ENTRIES SHOWN section start
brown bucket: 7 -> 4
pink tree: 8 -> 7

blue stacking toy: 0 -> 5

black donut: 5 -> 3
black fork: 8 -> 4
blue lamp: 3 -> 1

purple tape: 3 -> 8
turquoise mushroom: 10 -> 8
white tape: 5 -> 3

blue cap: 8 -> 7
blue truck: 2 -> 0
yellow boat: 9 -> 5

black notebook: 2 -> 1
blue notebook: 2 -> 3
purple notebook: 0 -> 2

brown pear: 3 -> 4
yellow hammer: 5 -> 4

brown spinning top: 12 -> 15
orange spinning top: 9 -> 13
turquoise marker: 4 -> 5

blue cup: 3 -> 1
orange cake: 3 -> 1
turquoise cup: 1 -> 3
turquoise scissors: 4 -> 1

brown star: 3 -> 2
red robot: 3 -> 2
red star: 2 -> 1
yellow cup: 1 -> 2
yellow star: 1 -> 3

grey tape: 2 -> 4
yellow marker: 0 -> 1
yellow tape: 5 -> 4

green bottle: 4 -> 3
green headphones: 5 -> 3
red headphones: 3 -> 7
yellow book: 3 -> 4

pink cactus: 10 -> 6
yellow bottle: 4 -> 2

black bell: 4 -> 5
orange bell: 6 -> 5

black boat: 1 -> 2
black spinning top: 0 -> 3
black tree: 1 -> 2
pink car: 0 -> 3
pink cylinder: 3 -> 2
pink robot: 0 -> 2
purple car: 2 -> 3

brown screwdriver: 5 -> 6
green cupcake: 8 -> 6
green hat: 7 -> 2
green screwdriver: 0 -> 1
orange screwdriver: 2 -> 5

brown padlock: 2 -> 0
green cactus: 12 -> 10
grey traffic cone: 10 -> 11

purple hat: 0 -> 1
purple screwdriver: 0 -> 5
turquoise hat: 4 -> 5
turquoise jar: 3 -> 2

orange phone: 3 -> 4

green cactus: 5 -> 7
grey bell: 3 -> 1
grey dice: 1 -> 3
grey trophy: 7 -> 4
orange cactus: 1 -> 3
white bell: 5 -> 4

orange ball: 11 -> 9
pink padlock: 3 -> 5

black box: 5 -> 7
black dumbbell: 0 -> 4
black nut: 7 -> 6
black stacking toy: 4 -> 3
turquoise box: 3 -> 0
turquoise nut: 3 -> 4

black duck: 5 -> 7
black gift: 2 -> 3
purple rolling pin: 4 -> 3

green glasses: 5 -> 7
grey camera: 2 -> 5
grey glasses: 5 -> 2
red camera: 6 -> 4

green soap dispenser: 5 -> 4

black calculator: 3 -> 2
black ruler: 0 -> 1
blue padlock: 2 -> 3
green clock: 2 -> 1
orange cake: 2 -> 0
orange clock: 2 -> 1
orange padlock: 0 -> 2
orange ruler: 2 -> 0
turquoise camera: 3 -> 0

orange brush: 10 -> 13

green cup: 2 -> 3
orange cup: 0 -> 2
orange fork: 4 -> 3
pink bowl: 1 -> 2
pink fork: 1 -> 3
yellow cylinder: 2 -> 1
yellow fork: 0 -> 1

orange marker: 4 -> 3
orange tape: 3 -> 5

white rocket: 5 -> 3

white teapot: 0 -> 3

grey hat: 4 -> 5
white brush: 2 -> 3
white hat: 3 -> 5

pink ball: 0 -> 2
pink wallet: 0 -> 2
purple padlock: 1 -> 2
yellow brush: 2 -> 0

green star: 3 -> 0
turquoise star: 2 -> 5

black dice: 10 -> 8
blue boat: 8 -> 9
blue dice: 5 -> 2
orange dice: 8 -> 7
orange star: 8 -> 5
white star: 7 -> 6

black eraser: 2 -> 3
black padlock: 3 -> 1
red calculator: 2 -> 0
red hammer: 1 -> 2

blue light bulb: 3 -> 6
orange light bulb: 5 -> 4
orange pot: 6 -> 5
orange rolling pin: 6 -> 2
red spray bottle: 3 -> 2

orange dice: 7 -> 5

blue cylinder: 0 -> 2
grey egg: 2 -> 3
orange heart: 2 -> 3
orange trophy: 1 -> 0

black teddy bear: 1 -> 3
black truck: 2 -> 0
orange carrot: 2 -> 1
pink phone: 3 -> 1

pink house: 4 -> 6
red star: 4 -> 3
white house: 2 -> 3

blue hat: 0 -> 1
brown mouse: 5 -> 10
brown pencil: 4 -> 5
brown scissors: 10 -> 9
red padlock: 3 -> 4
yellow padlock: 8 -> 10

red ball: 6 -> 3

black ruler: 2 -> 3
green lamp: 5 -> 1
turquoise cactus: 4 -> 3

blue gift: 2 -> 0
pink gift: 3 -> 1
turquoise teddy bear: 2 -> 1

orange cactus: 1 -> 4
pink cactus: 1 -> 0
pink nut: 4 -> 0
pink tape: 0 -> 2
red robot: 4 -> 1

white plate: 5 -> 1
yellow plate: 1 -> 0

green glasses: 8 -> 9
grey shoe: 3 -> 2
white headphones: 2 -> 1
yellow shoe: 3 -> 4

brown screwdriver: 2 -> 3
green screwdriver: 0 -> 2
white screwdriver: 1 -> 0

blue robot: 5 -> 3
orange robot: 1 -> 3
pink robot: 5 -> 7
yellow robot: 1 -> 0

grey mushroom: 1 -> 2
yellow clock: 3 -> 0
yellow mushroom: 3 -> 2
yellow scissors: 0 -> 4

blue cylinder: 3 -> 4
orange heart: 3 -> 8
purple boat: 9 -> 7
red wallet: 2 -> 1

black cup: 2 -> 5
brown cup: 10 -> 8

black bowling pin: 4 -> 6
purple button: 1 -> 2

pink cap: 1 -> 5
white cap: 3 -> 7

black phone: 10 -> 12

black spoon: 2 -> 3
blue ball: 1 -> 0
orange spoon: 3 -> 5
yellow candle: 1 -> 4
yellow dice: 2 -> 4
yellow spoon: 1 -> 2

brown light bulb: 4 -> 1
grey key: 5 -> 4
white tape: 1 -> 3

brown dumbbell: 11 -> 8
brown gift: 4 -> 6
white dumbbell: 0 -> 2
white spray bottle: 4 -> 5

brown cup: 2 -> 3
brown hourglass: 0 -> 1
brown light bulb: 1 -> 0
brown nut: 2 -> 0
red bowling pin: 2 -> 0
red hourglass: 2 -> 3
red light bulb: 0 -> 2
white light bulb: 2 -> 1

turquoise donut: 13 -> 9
ENTRIES SHOWN section end
The records above must be transcribed in full, word for word.

**SOLUTION FOR THIS TASK**.
brown bucket: 7 -> 4
pink tree: 8 -> 7

blue stacking toy: 0 -> 5

black donut: 5 -> 3
black fork: 8 -> 4
blue lamp: 3 -> 1

purple tape: 3 -> 8
turquoise mushroom: 10 -> 8
white tape: 5 -> 3

blue cap: 8 -> 7
blue truck: 2 -> 0
yellow boat: 9 -> 5

black notebook: 2 -> 1
blue notebook: 2 -> 3
purple notebook: 0 -> 2

brown pear: 3 -> 4
yellow hammer: 5 -> 4

brown spinning top: 12 -> 15
orange spinning top: 9 -> 13
turquoise marker: 4 -> 5

blue cup: 3 -> 1
orange cake: 3 -> 1
turquoise cup: 1 -> 3
turquoise scissors: 4 -> 1

brown star: 3 -> 2
red robot: 3 -> 2
red star: 2 -> 1
yellow cup: 1 -> 2
yellow star: 1 -> 3

grey tape: 2 -> 4
yellow marker: 0 -> 1
yellow tape: 5 -> 4

green bottle: 4 -> 3
green headphones: 5 -> 3
red headphones: 3 -> 7
yellow book: 3 -> 4

pink cactus: 10 -> 6
yellow bottle: 4 -> 2

black bell: 4 -> 5
orange bell: 6 -> 5

black boat: 1 -> 2
black spinning top: 0 -> 3
black tree: 1 -> 2
pink car: 0 -> 3
pink cylinder: 3 -> 2
pink robot: 0 -> 2
purple car: 2 -> 3

brown screwdriver: 5 -> 6
green cupcake: 8 -> 6
green hat: 7 -> 2
green screwdriver: 0 -> 1
orange screwdriver: 2 -> 5

brown padlock: 2 -> 0
green cactus: 12 -> 10
grey traffic cone: 10 -> 11

purple hat: 0 -> 1
purple screwdriver: 0 -> 5
turquoise hat: 4 -> 5
turquoise jar: 3 -> 2

orange phone: 3 -> 4

green cactus: 5 -> 7
grey bell: 3 -> 1
grey dice: 1 -> 3
grey trophy: 7 -> 4
orange cactus: 1 -> 3
white bell: 5 -> 4

orange ball: 11 -> 9
pink padlock: 3 -> 5

black box: 5 -> 7
black dumbbell: 0 -> 4
black nut: 7 -> 6
black stacking toy: 4 -> 3
turquoise box: 3 -> 0
turquoise nut: 3 -> 4

black duck: 5 -> 7
black gift: 2 -> 3
purple rolling pin: 4 -> 3

green glasses: 5 -> 7
grey camera: 2 -> 5
grey glasses: 5 -> 2
red camera: 6 -> 4

green soap dispenser: 5 -> 4

black calculator: 3 -> 2
black ruler: 0 -> 1
blue padlock: 2 -> 3
green clock: 2 -> 1
orange cake: 2 -> 0
orange clock: 2 -> 1
orange padlock: 0 -> 2
orange ruler: 2 -> 0
turquoise camera: 3 -> 0

orange brush: 10 -> 13

green cup: 2 -> 3
orange cup: 0 -> 2
orange fork: 4 -> 3
pink bowl: 1 -> 2
pink fork: 1 -> 3
yellow cylinder: 2 -> 1
yellow fork: 0 -> 1

orange marker: 4 -> 3
orange tape: 3 -> 5

white rocket: 5 -> 3

white teapot: 0 -> 3

grey hat: 4 -> 5
white brush: 2 -> 3
white hat: 3 -> 5

pink ball: 0 -> 2
pink wallet: 0 -> 2
purple padlock: 1 -> 2
yellow brush: 2 -> 0

green star: 3 -> 0
turquoise star: 2 -> 5

black dice: 10 -> 8
blue boat: 8 -> 9
blue dice: 5 -> 2
orange dice: 8 -> 7
orange star: 8 -> 5
white star: 7 -> 6

black eraser: 2 -> 3
black padlock: 3 -> 1
red calculator: 2 -> 0
red hammer: 1 -> 2

blue light bulb: 3 -> 6
orange light bulb: 5 -> 4
orange pot: 6 -> 5
orange rolling pin: 6 -> 2
red spray bottle: 3 -> 2

orange dice: 7 -> 5

blue cylinder: 0 -> 2
grey egg: 2 -> 3
orange heart: 2 -> 3
orange trophy: 1 -> 0

black teddy bear: 1 -> 3
black truck: 2 -> 0
orange carrot: 2 -> 1
pink phone: 3 -> 1

pink house: 4 -> 6
red star: 4 -> 3
white house: 2 -> 3

blue hat: 0 -> 1
brown mouse: 5 -> 10
brown pencil: 4 -> 5
brown scissors: 10 -> 9
red padlock: 3 -> 4
yellow padlock: 8 -> 10

red ball: 6 -> 3

black ruler: 2 -> 3
green lamp: 5 -> 1
turquoise cactus: 4 -> 3

blue gift: 2 -> 0
pink gift: 3 -> 1
turquoise teddy bear: 2 -> 1

orange cactus: 1 -> 4
pink cactus: 1 -> 0
pink nut: 4 -> 0
pink tape: 0 -> 2
red robot: 4 -> 1

white plate: 5 -> 1
yellow plate: 1 -> 0

green glasses: 8 -> 9
grey shoe: 3 -> 2
white headphones: 2 -> 1
yellow shoe: 3 -> 4

brown screwdriver: 2 -> 3
green screwdriver: 0 -> 2
white screwdriver: 1 -> 0

blue robot: 5 -> 3
orange robot: 1 -> 3
pink robot: 5 -> 7
yellow robot: 1 -> 0

grey mushroom: 1 -> 2
yellow clock: 3 -> 0
yellow mushroom: 3 -> 2
yellow scissors: 0 -> 4

blue cylinder: 3 -> 4
orange heart: 3 -> 8
purple boat: 9 -> 7
red wallet: 2 -> 1

black cup: 2 -> 5
brown cup: 10 -> 8

black bowling pin: 4 -> 6
purple button: 1 -> 2

pink cap: 1 -> 5
white cap: 3 -> 7

black phone: 10 -> 12

black spoon: 2 -> 3
blue ball: 1 -> 0
orange spoon: 3 -> 5
yellow candle: 1 -> 4
yellow dice: 2 -> 4
yellow spoon: 1 -> 2

brown light bulb: 4 -> 1
grey key: 5 -> 4
white tape: 1 -> 3

brown dumbbell: 11 -> 8
brown gift: 4 -> 6
white dumbbell: 0 -> 2
white spray bottle: 4 -> 5

brown cup: 2 -> 3
brown hourglass: 0 -> 1
brown light bulb: 1 -> 0
brown nut: 2 -> 0
red bowling pin: 2 -> 0
red hourglass: 2 -> 3
red light bulb: 0 -> 2
white light bulb: 2 -> 1

turquoise donut: 13 -> 9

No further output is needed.